Items listed in a dataset
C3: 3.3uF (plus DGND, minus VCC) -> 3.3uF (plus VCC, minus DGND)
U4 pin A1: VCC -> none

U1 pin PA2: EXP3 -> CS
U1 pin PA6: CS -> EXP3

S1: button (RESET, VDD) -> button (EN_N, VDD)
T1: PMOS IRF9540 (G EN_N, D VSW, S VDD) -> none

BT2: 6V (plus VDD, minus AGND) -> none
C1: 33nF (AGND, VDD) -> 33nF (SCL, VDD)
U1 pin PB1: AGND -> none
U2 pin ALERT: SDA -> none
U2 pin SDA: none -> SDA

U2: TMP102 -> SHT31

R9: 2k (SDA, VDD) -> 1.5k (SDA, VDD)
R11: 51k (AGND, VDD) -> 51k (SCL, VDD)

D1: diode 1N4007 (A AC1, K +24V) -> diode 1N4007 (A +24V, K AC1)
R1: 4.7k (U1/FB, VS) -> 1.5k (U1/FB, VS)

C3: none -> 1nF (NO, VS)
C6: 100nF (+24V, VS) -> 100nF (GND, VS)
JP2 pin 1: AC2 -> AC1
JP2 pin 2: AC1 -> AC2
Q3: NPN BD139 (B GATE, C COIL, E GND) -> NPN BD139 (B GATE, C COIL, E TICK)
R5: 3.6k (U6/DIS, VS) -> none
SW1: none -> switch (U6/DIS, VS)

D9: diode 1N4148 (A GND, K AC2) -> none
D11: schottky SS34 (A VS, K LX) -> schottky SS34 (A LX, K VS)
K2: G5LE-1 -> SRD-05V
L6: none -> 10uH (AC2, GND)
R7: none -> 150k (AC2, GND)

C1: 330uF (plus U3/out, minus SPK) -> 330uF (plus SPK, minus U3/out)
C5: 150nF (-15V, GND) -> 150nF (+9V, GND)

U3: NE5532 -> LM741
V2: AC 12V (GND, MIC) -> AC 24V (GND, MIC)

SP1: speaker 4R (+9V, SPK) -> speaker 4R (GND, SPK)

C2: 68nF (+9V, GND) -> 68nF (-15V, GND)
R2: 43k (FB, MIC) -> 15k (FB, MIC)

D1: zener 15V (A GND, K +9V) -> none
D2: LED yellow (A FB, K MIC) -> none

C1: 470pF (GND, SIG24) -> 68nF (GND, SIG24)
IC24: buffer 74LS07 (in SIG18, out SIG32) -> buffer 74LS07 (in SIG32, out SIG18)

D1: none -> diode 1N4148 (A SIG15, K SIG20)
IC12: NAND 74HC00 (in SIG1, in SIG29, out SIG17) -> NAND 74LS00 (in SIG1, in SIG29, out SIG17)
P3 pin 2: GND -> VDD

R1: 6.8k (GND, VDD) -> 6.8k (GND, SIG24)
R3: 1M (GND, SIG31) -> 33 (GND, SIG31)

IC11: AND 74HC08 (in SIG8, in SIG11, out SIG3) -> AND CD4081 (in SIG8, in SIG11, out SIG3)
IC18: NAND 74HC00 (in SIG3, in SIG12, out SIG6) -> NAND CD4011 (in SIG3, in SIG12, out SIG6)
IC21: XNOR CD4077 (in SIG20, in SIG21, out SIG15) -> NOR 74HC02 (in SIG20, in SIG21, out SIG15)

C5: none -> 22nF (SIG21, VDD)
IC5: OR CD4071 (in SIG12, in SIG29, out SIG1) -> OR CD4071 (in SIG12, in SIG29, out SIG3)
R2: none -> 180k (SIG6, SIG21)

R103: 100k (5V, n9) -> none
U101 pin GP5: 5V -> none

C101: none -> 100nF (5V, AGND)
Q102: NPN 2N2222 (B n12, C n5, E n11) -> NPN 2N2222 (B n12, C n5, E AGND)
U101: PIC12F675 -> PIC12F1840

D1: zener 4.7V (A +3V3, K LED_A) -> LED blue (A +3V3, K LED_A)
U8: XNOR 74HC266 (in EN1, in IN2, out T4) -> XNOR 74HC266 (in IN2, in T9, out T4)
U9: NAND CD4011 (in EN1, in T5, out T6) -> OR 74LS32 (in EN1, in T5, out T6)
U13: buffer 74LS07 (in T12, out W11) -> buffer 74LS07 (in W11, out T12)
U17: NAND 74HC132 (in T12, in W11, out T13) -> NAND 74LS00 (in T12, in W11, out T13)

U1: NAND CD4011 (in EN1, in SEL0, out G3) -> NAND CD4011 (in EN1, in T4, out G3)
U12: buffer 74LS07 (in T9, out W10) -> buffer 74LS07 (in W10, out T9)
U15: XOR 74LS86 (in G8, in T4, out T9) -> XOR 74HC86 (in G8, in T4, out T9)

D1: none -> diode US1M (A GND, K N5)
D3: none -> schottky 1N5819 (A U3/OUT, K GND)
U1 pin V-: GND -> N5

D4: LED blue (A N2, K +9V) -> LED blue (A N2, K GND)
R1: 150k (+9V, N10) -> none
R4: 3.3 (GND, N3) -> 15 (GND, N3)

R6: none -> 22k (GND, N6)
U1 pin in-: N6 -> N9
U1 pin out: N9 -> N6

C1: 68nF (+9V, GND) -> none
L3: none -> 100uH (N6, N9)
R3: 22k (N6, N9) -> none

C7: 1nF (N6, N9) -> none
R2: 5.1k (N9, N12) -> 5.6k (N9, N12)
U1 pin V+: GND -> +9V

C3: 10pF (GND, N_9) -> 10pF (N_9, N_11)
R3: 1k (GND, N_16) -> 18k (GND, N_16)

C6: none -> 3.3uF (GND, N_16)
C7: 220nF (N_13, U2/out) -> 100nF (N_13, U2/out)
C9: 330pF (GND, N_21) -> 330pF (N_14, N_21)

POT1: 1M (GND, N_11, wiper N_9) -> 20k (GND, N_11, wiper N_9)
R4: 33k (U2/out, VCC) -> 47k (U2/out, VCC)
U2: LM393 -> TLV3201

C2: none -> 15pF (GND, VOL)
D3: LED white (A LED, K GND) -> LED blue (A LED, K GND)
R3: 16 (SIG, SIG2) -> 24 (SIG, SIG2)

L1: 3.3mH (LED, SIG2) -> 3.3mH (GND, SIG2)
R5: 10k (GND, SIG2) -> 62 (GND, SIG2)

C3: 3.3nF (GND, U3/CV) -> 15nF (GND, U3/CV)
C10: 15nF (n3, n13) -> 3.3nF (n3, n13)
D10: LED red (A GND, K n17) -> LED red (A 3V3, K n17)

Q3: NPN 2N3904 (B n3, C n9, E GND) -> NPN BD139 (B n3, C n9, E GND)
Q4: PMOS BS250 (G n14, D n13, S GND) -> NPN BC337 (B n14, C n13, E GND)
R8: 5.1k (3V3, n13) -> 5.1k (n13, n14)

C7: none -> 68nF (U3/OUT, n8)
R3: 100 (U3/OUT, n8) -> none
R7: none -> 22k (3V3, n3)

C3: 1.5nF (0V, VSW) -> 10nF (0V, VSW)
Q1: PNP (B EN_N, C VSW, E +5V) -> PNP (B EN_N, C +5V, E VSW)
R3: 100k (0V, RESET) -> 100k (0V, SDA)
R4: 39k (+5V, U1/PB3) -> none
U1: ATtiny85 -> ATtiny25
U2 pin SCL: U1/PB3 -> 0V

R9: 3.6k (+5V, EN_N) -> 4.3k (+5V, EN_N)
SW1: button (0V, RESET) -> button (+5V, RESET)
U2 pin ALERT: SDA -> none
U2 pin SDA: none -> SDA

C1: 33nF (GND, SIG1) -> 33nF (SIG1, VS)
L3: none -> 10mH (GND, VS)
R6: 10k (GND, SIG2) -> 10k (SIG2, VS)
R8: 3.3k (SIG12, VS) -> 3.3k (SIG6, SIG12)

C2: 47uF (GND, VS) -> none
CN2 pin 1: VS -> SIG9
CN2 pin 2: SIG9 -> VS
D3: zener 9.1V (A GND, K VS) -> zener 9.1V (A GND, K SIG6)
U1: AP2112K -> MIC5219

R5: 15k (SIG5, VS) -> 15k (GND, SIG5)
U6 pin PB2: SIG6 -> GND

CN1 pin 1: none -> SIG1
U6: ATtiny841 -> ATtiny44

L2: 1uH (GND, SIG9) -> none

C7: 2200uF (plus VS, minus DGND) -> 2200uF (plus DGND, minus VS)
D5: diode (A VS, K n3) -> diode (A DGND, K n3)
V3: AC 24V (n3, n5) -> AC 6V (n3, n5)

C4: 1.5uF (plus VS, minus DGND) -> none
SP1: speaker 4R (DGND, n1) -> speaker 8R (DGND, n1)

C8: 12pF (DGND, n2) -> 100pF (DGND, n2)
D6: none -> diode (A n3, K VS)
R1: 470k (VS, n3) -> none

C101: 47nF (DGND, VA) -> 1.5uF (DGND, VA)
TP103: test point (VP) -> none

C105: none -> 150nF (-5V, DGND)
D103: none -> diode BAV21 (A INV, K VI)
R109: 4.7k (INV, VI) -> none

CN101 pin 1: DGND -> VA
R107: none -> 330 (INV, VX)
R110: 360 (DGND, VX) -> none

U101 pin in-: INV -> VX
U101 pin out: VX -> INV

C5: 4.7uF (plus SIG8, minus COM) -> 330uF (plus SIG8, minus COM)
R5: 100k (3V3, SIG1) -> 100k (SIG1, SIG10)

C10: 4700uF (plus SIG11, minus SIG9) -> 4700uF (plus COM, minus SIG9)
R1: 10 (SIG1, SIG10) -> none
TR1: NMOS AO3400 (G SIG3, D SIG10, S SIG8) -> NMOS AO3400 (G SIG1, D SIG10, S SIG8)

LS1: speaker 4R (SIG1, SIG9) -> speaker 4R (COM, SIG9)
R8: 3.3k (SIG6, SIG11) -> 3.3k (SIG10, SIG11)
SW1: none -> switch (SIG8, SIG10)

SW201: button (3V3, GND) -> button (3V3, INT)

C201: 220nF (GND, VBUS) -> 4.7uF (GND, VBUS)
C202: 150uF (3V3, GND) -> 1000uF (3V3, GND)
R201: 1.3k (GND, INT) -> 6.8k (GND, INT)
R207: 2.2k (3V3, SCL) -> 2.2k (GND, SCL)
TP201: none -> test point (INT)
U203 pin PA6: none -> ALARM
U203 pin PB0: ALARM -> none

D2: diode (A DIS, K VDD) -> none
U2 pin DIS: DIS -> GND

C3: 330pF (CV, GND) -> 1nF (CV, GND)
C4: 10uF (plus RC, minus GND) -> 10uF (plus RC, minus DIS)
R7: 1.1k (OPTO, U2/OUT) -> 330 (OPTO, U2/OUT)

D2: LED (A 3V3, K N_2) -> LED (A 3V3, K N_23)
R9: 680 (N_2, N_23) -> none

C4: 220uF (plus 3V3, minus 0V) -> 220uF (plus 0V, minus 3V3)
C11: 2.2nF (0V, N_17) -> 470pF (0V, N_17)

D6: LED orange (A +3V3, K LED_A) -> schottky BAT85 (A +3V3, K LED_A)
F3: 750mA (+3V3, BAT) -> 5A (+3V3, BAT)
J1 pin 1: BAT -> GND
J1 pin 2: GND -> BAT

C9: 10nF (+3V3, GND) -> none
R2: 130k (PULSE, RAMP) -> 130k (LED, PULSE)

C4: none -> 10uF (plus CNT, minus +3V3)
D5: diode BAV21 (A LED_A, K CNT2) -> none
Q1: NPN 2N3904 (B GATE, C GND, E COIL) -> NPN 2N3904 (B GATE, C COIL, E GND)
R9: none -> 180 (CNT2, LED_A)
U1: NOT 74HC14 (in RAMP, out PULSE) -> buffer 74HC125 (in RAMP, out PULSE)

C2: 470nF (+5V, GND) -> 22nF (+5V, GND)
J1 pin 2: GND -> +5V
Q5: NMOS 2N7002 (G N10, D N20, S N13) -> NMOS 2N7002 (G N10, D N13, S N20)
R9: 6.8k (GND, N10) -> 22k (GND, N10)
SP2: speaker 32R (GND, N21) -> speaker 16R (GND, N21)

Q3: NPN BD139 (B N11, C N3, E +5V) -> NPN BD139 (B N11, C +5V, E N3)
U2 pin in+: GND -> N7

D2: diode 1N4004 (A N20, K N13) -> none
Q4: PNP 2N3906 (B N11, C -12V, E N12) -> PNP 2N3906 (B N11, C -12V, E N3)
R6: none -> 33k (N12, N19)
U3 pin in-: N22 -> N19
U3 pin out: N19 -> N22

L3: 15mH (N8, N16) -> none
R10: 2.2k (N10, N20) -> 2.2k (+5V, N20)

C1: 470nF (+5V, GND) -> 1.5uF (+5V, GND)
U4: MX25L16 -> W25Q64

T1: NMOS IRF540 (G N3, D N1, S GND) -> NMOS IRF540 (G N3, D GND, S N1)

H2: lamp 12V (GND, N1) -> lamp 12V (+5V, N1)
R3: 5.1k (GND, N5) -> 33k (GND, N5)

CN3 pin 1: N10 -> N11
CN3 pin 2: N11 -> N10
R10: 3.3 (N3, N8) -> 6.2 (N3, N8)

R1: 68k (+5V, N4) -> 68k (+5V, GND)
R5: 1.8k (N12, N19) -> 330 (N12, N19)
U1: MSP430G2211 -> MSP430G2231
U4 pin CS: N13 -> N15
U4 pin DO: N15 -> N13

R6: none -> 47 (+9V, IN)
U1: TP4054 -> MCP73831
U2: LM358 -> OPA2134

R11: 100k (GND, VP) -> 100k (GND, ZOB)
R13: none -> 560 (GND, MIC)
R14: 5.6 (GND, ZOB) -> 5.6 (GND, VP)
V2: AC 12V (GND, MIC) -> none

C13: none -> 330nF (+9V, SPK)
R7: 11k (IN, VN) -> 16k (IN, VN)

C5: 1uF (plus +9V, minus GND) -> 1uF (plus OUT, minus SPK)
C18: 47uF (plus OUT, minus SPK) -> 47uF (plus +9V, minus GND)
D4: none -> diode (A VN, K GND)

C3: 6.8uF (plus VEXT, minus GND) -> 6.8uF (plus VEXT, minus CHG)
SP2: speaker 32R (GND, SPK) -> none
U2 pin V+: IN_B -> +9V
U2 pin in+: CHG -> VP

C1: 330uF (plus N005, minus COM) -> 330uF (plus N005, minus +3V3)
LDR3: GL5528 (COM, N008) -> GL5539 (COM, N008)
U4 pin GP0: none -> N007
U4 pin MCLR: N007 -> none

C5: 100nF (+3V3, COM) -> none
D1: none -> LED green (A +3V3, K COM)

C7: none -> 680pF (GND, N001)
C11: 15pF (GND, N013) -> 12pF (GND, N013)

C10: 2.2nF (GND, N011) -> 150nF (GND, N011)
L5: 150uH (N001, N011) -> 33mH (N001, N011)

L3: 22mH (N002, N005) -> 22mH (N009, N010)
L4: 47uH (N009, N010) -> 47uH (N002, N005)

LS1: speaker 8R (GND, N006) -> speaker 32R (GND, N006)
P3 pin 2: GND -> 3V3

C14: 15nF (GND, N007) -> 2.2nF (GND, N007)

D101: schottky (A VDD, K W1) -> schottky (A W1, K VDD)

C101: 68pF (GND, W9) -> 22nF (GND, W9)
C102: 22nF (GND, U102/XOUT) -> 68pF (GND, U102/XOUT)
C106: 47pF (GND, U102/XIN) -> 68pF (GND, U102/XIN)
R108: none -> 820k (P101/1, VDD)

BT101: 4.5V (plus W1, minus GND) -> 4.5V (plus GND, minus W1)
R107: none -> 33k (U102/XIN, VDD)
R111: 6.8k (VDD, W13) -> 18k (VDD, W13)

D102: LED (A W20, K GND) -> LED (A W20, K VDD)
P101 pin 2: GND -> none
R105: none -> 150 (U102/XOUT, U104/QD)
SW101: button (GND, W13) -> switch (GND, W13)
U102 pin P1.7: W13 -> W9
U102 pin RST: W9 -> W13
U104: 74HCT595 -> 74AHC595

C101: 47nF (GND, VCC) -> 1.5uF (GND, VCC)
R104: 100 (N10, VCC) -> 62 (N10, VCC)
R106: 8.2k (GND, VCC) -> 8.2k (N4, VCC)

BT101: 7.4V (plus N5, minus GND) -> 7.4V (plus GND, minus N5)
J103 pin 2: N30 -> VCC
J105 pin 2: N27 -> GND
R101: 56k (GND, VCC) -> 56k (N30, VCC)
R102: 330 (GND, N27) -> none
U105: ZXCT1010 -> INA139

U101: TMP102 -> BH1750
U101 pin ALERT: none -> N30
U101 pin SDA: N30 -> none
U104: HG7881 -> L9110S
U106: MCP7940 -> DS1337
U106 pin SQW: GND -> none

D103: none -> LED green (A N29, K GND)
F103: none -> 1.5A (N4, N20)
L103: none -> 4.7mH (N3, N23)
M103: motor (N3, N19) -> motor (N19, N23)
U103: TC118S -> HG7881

Problem details - From the records above, work out how many lines contain the string "zener". Give only the number.

Solved exercise - 3